• _WHAT YOU HAVE TO DO_:
Scan the records for "clockwise" and copy each line that contains it.

-------- DATA TO USE --------

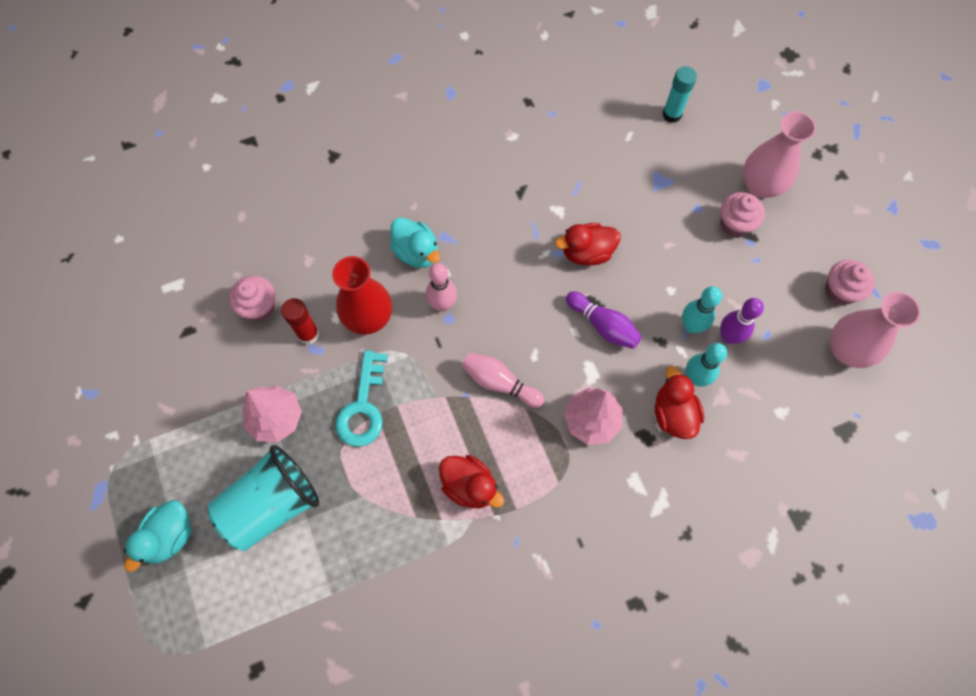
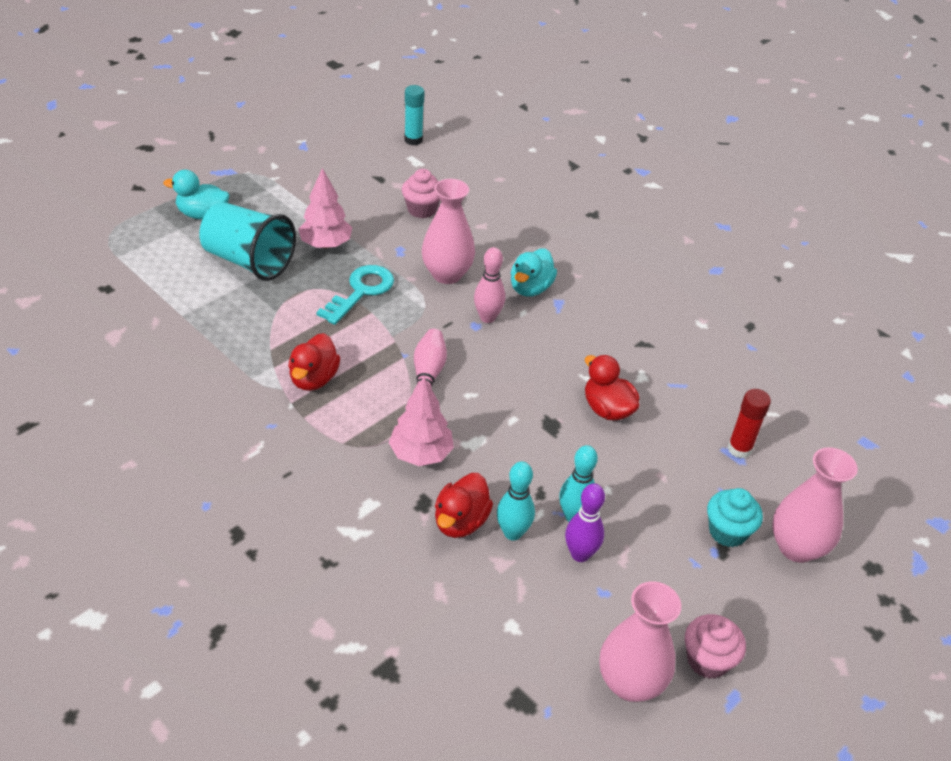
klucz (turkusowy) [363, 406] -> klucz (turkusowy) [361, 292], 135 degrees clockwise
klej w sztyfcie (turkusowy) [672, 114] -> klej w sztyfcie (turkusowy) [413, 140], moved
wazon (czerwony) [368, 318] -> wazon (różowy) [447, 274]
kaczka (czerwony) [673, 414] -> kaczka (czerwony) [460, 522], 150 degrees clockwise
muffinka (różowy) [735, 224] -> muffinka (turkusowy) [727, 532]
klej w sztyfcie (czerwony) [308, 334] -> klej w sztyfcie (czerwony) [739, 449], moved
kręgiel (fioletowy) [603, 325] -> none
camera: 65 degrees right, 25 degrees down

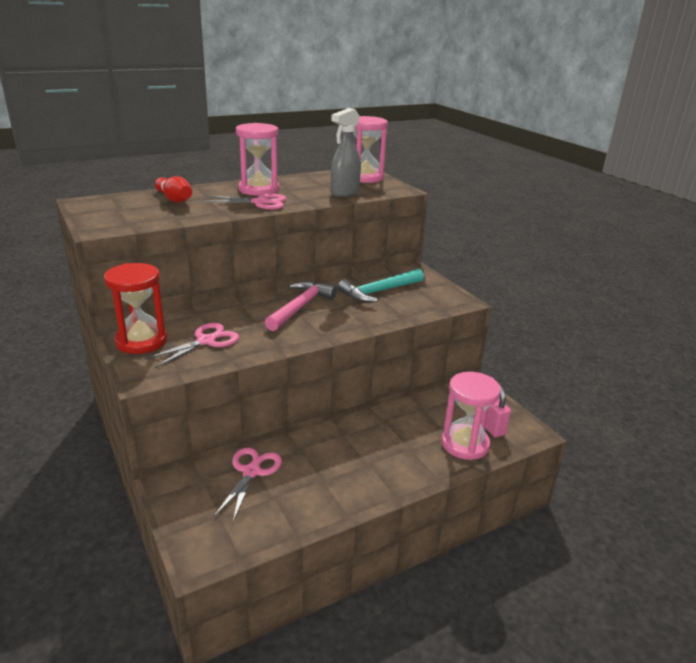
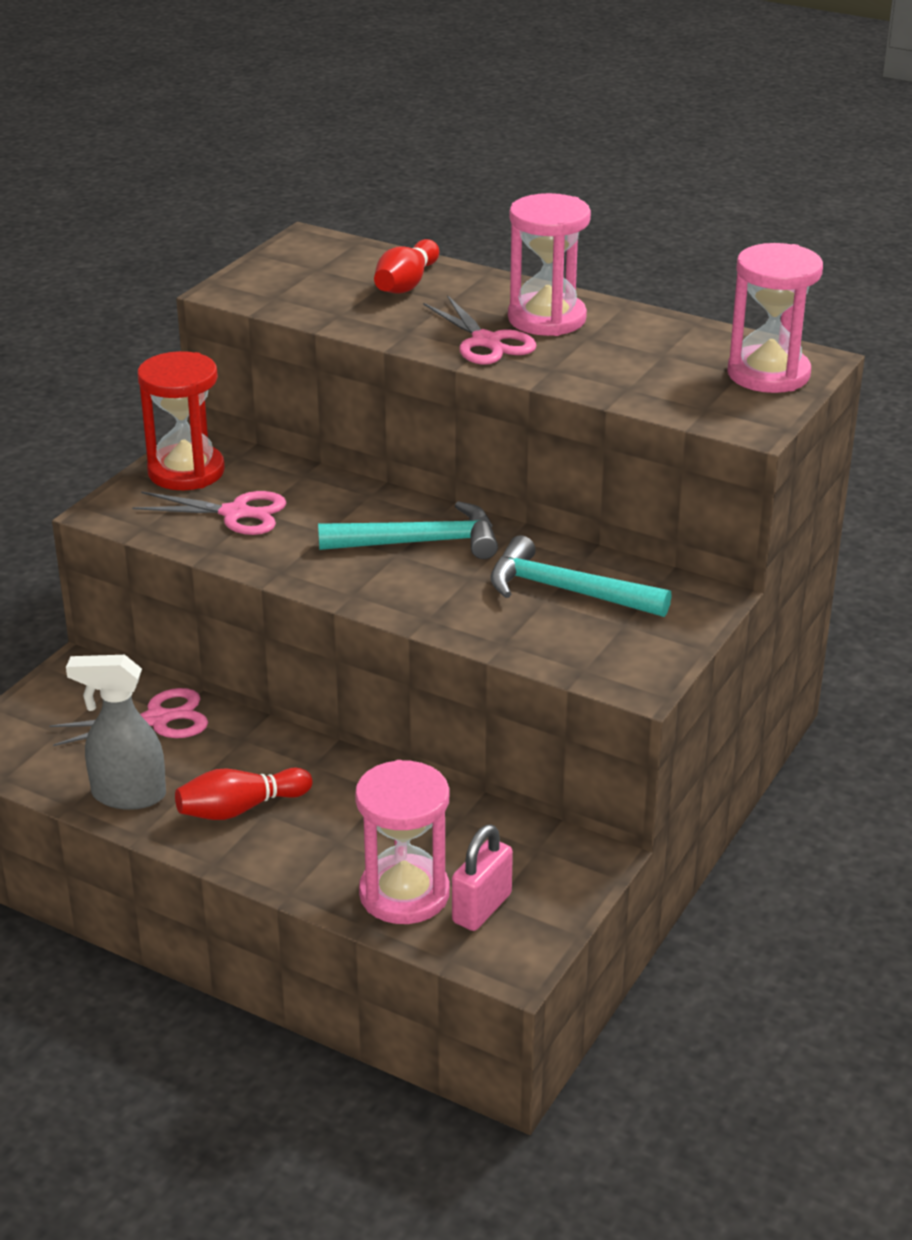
spryskiwacz (szary) [344, 193] -> spryskiwacz (szary) [127, 795], moved
none -> kręgiel (czerwony) [240, 809]
młotek (różowy) [300, 307] -> młotek (turkusowy) [420, 542]
camera: 60 degrees right, 5 degrees up

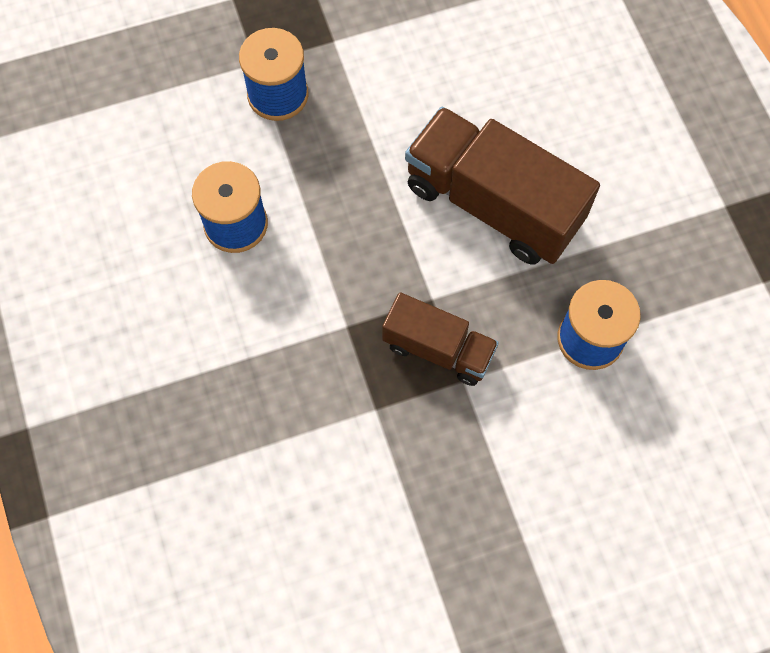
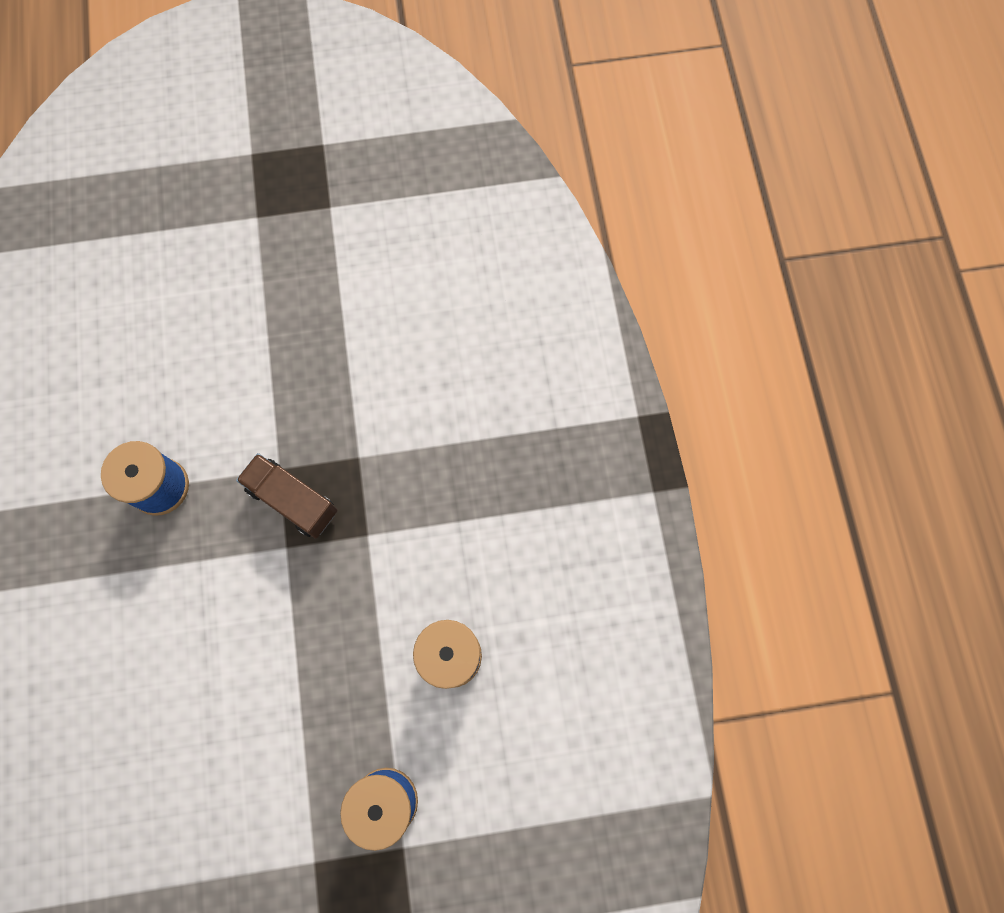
ciężarówka (brązowy) [493, 204] -> none
camera: 170 degrees left, 5 degrees up

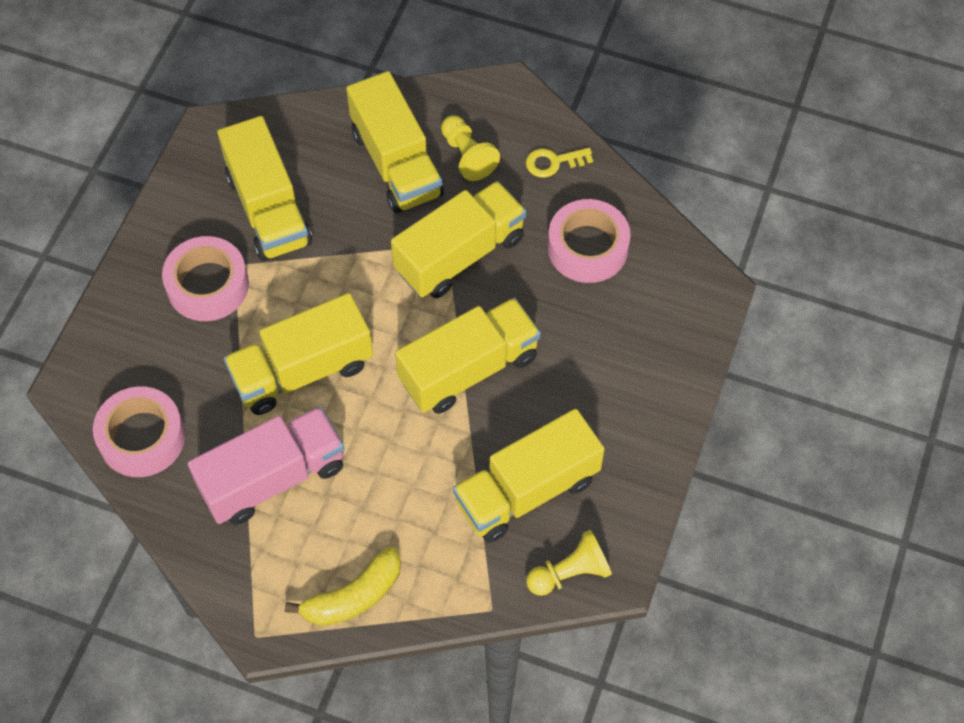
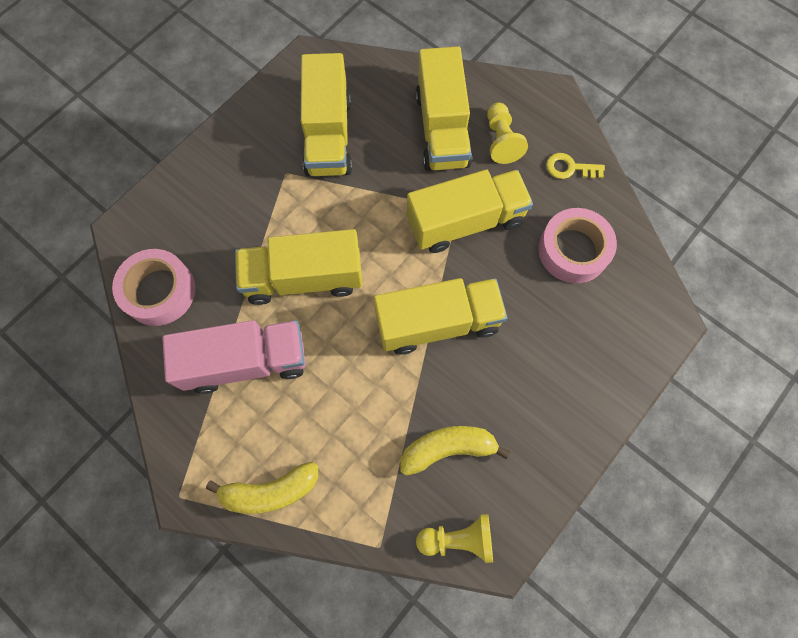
ciężarówka (żółty) [527, 490] -> banan (żółty) [447, 449]
taśma klejąca (różowy) [208, 285] -> none
camera: 20 degrees right, 10 degrees up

--------

• _RESPONSE FOR THIS EXERCISE_:
klucz (turkusowy) [363, 406] -> klucz (turkusowy) [361, 292], 135 degrees clockwise
kaczka (czerwony) [673, 414] -> kaczka (czerwony) [460, 522], 150 degrees clockwise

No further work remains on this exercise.